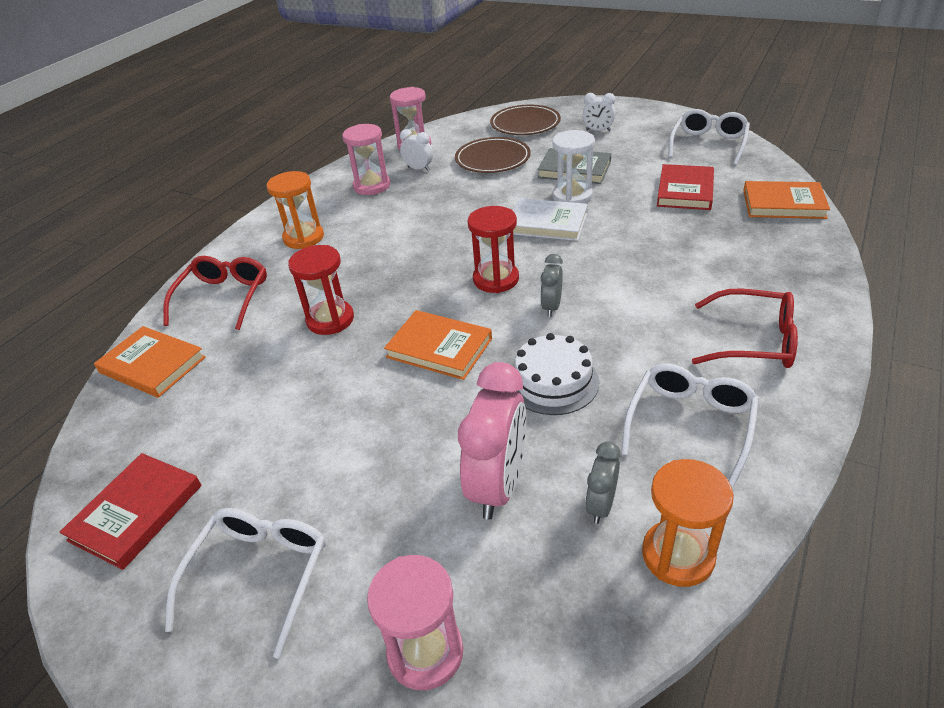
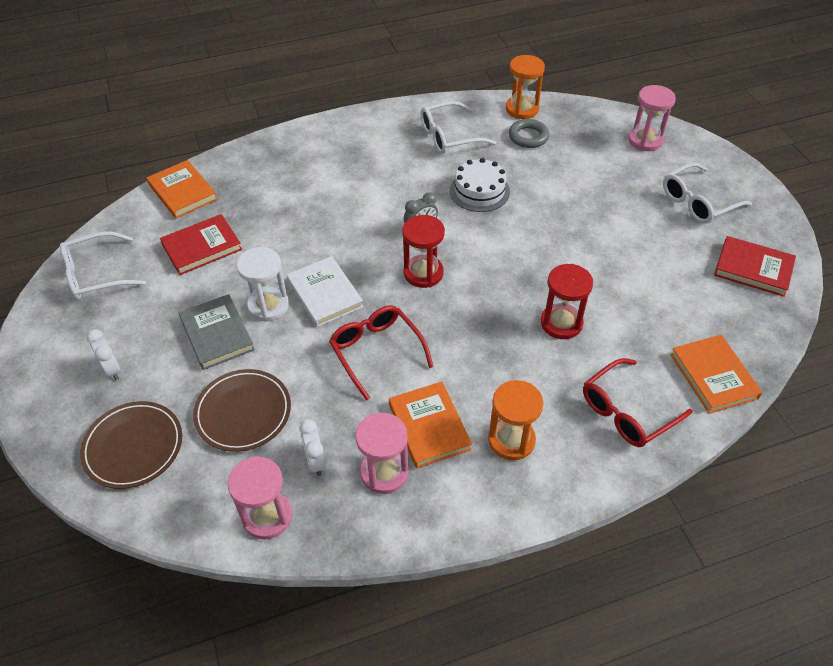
camera: 140 degrees left, 10 degrees up
(136, 512) = (753, 269): red book -> red book turned 45 degrees clockwise
(439, 348) = (514, 250): orange book -> orange book (429, 426)
(498, 485) = (561, 168): pink clock -> none
(601, 505) = (528, 137): grey clock -> grey ring
(755, 341) = (361, 143): red glasses -> red glasses (376, 351)

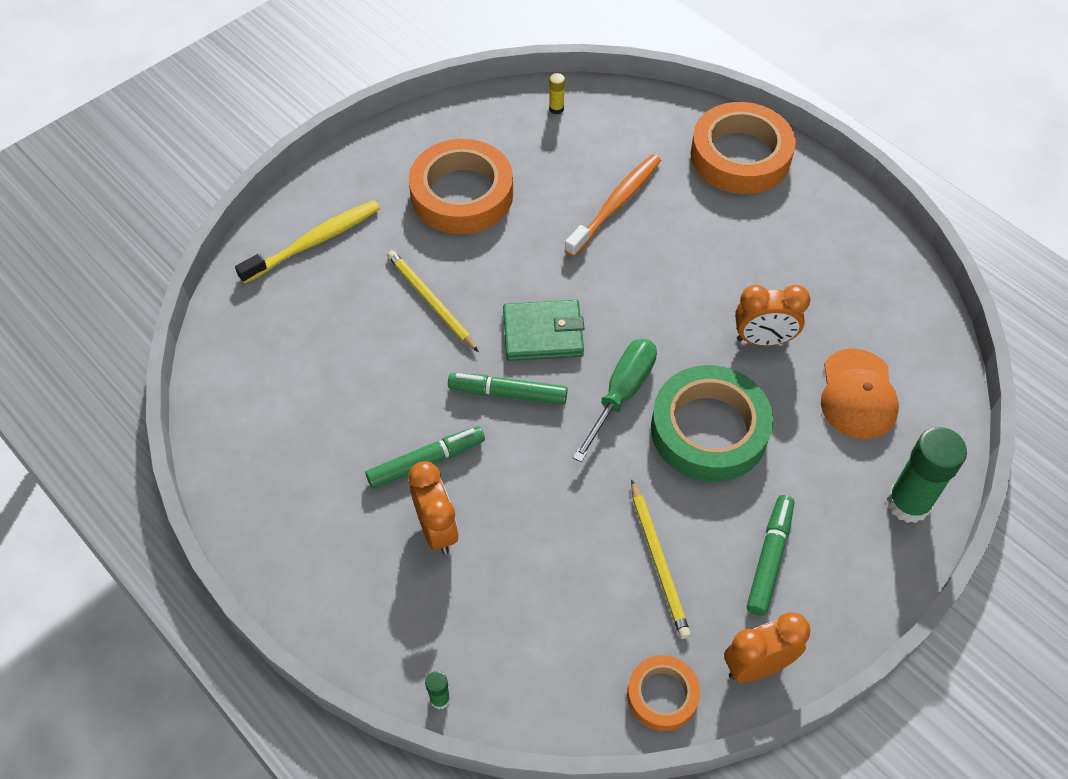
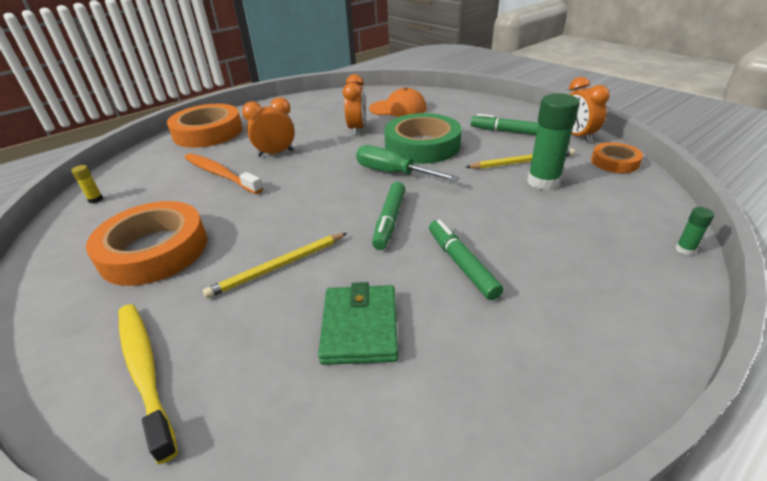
camera: 85 degrees left, 20 degrees down
(437, 529) = (529, 255): orange clock -> orange clock (276, 153)
(543, 333) = (333, 204): green wallet -> green wallet (360, 327)
(908, 503) = (464, 101): green glue stick -> green glue stick (543, 182)

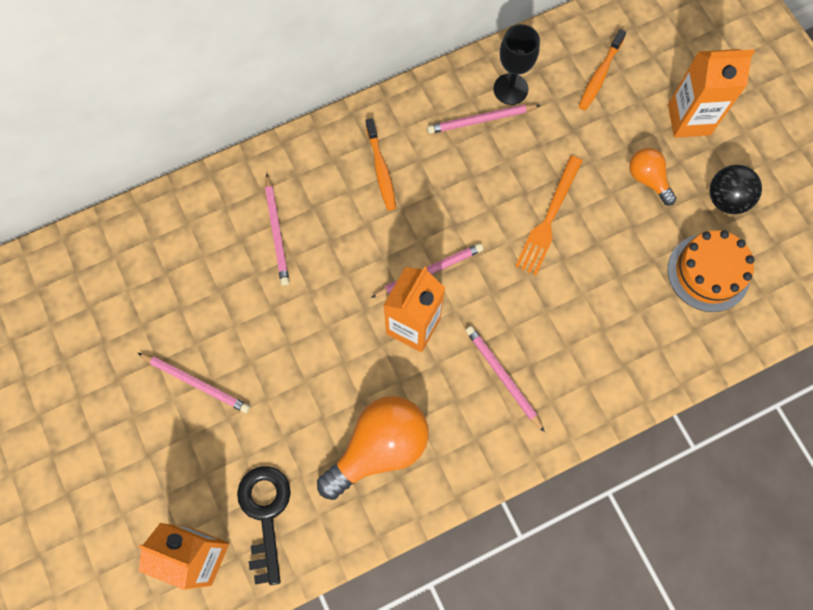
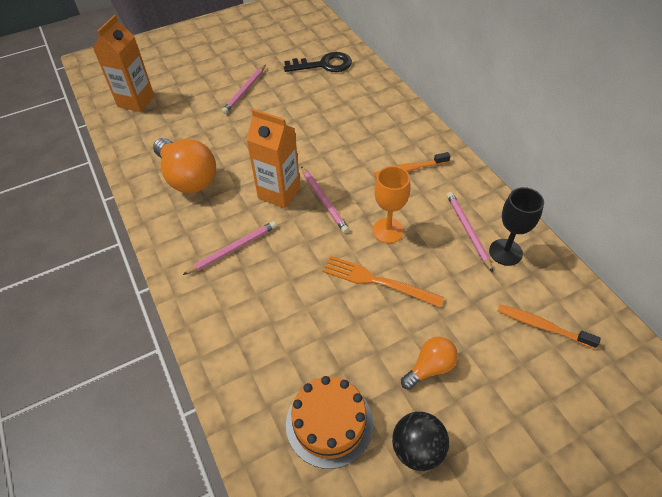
camera: 90 degrees right, 20 degrees down
(265, 514) = (155, 126): black key -> black key (324, 65)
(276, 232) = (351, 118): pink pencil -> none
(478, 202) = (388, 230): none -> orange goblet
(689, 119) = (510, 413): orange carton -> none

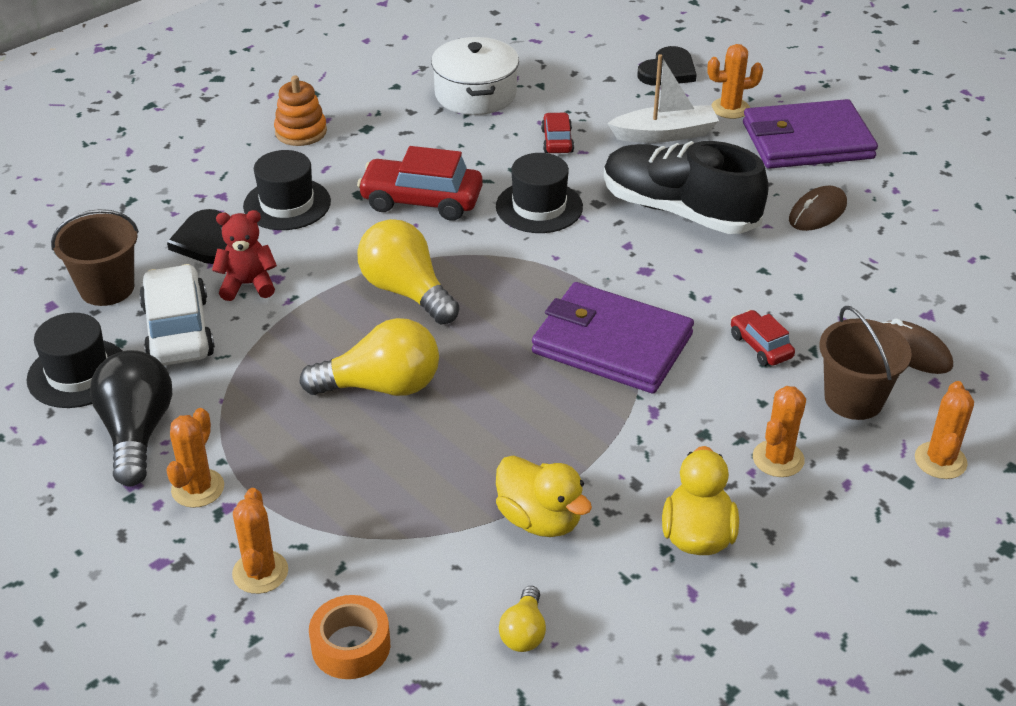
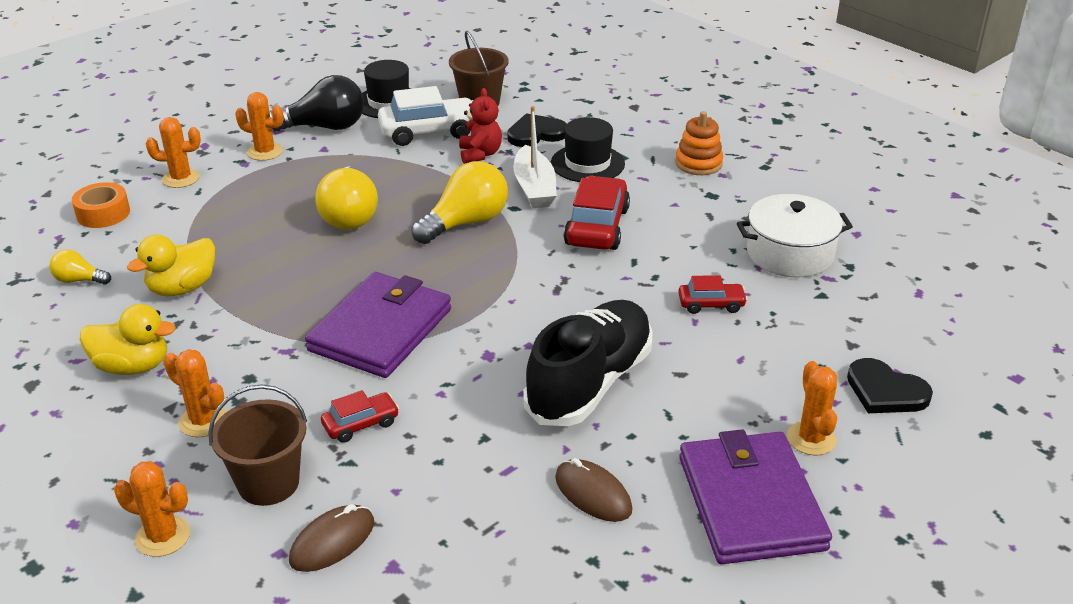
camera: 90 degrees right, 5 degrees down
(539, 207) = (591, 292): black hat -> none
(665, 134) = (740, 381): white boat -> white boat (534, 188)

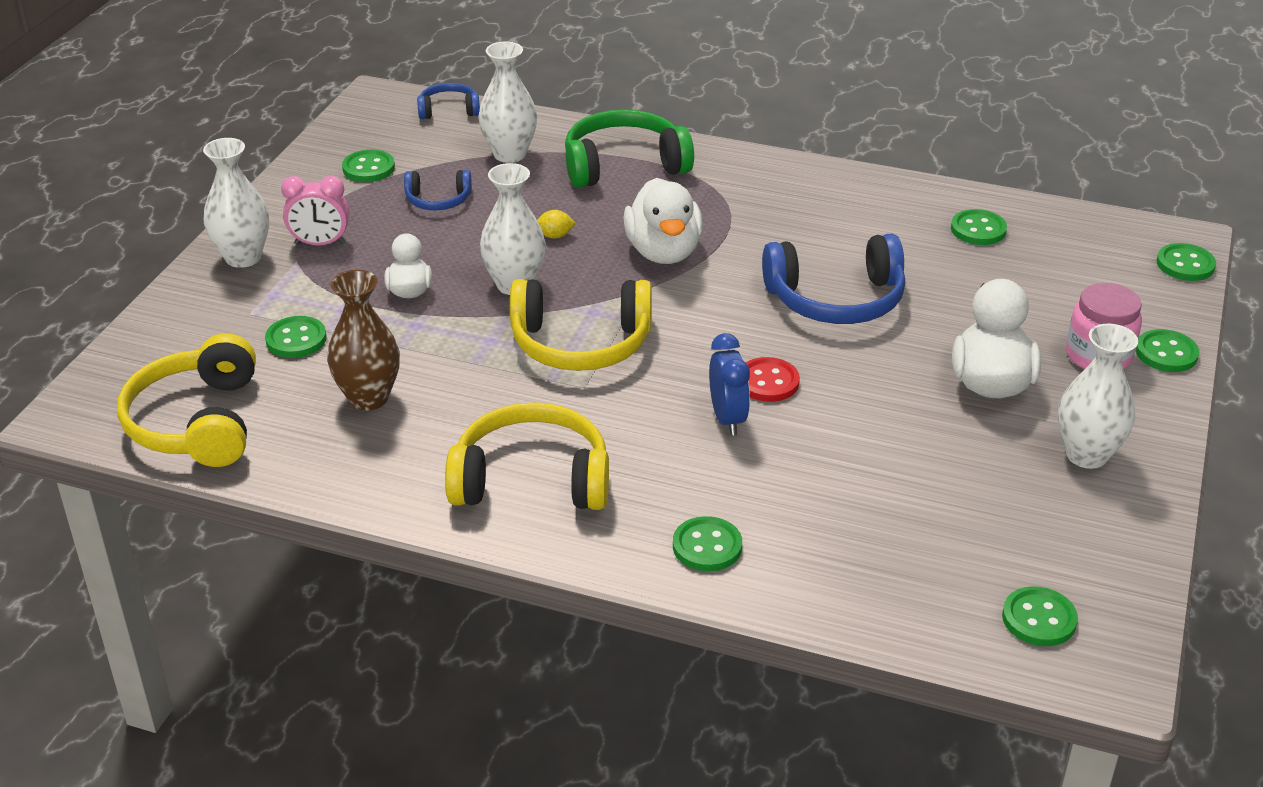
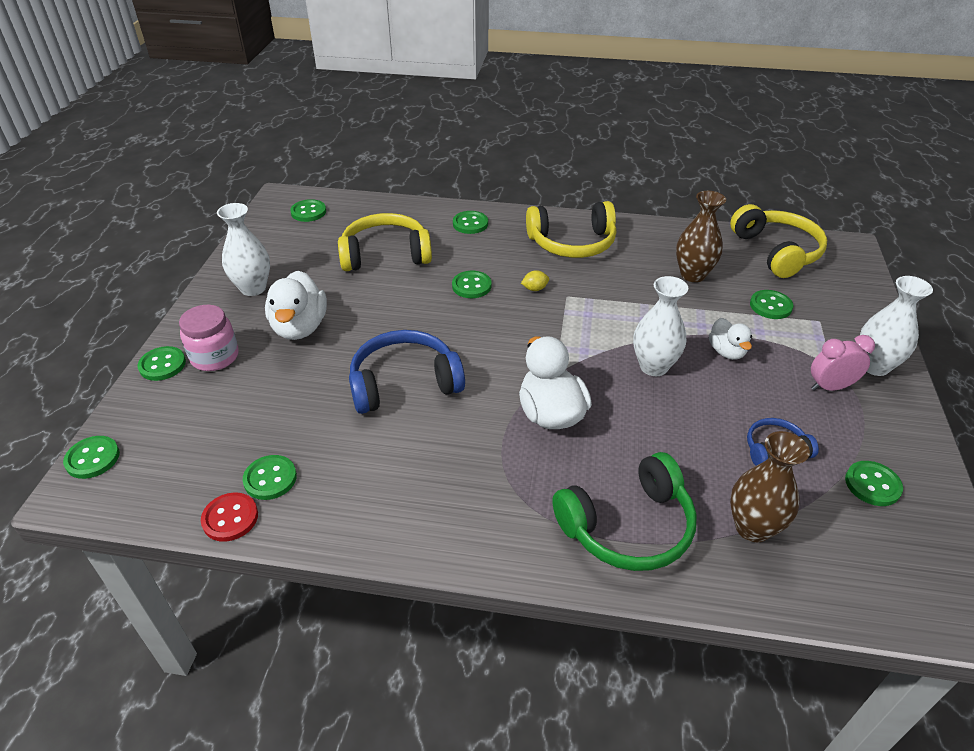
camera: 170 degrees right, 5 degrees up
(448, 110) = (872, 602): blue headphones -> none
(509, 154) = (752, 527): white vase -> brown vase
(555, 236) = (648, 420): yellow lemon -> yellow lemon (535, 289)
(581, 343) = (582, 325): yellow headphones -> yellow headphones (385, 255)
(727, 419) = (471, 286): blue clock -> green button
(768, 382) = (449, 312): red button -> red button (230, 518)

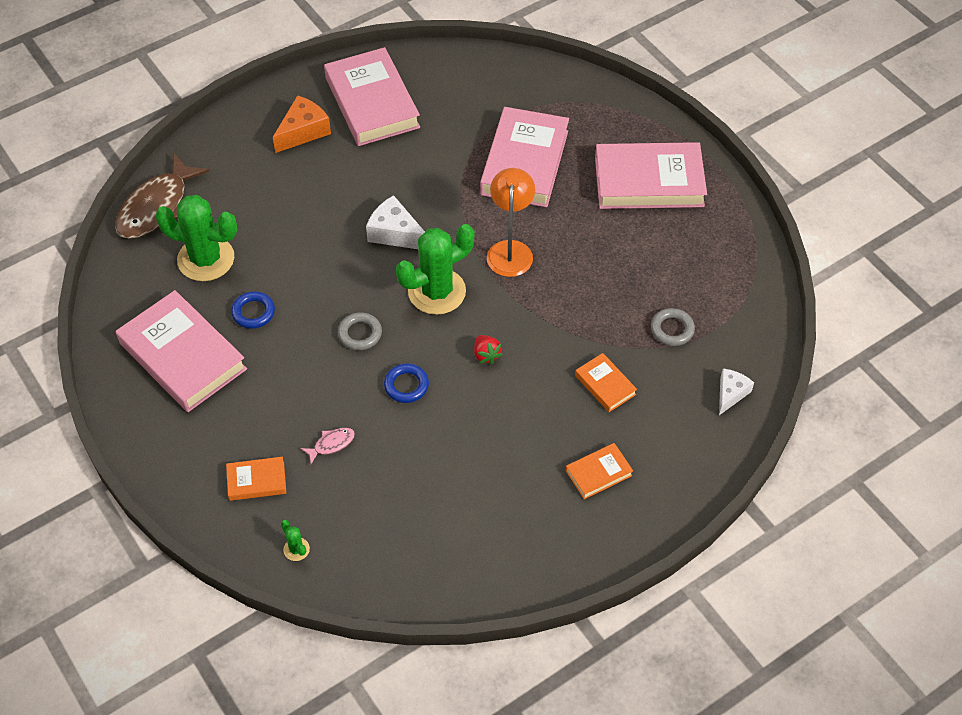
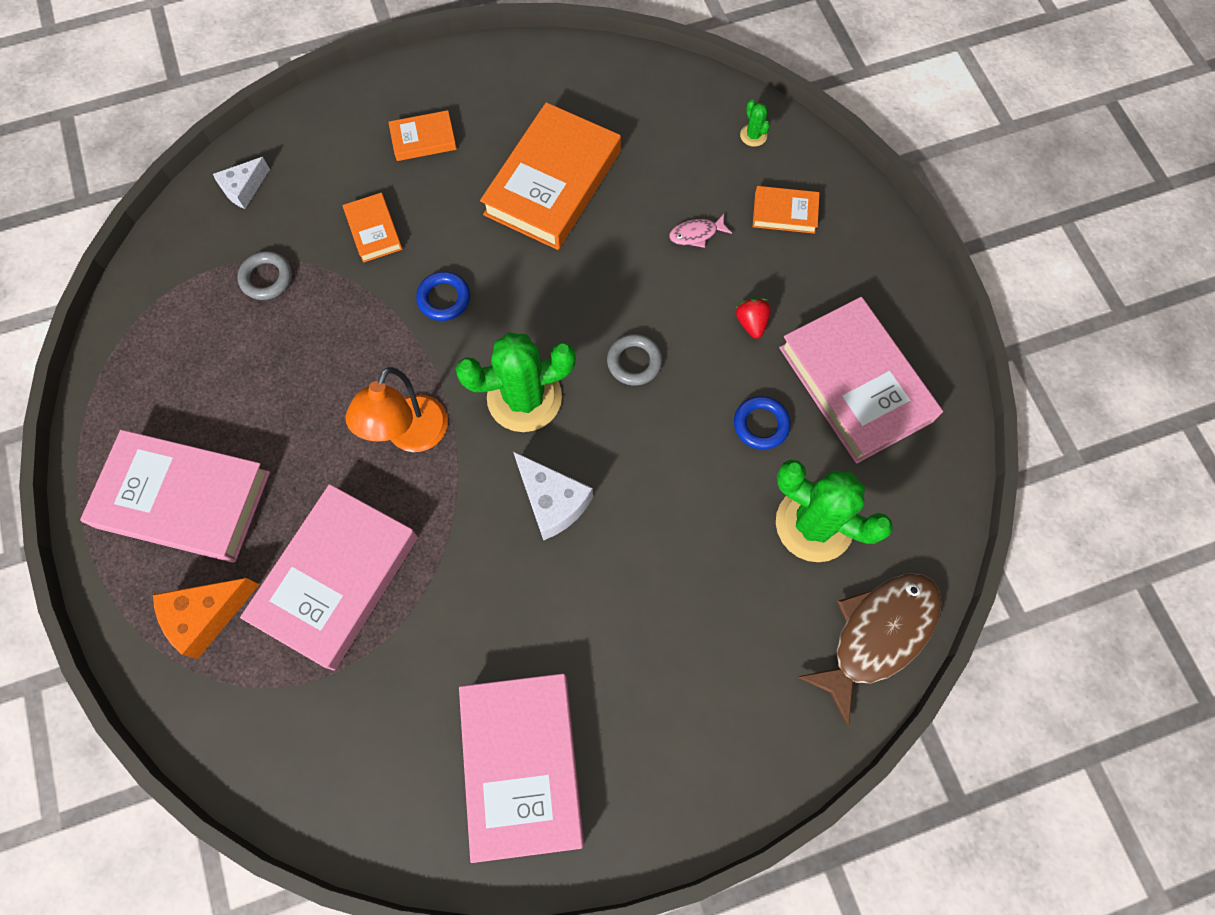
camera: 165 degrees left, 15 degrees up
(303, 131) = (641, 730): orange cheese -> orange cheese (206, 615)
(406, 385) = (596, 282): blue ring -> blue ring (444, 298)
(469, 460) = (553, 183): none -> orange book
(486, 355) = (493, 298): red strawberry -> red strawberry (751, 323)

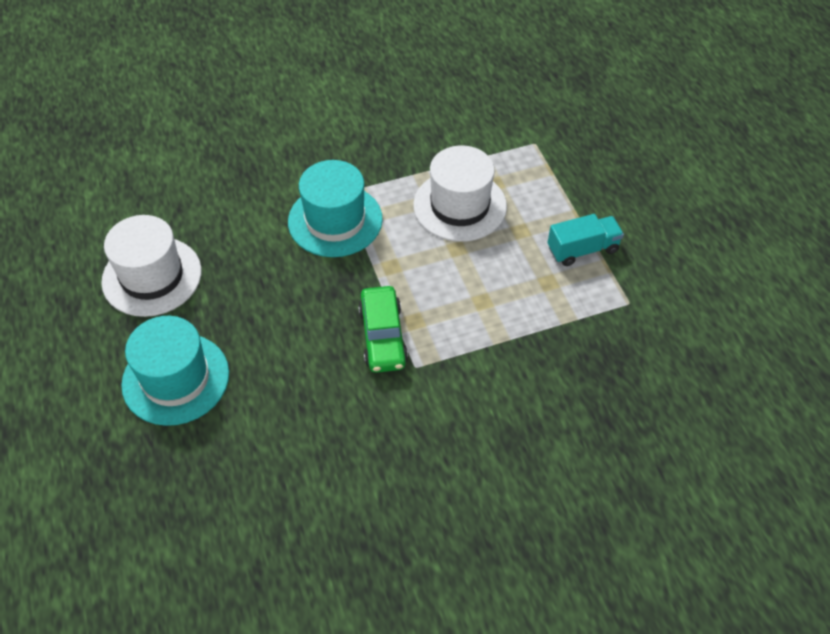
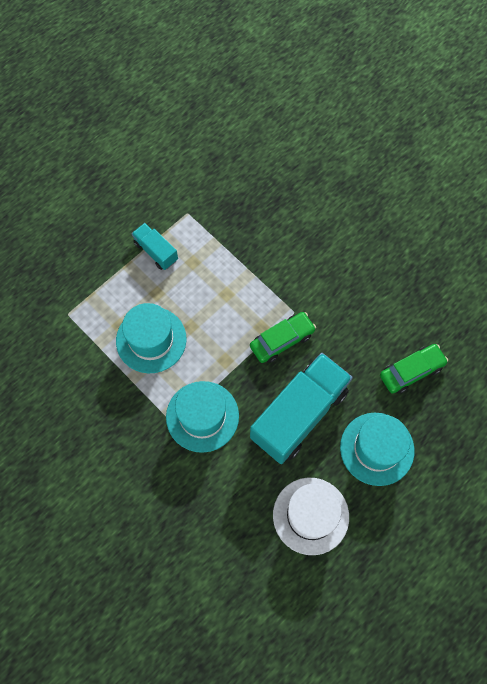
camera: 115 degrees left, 15 degrees up
(246, 472) = (411, 371): none -> green car
(274, 314) = (299, 414): none -> turquoise truck
(460, 206) = (151, 340): white hat -> turquoise hat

---+---

* [WHAT YOU HAVE TO DO]:
Write out again, exactly as they appear above, the lines from the one containing "camera: 115 degrees left, 15 degrees up" to the final line, and only those.

* [EXERCISE RESPONSE]:
camera: 115 degrees left, 15 degrees up
(246, 472) = (411, 371): none -> green car
(274, 314) = (299, 414): none -> turquoise truck
(460, 206) = (151, 340): white hat -> turquoise hat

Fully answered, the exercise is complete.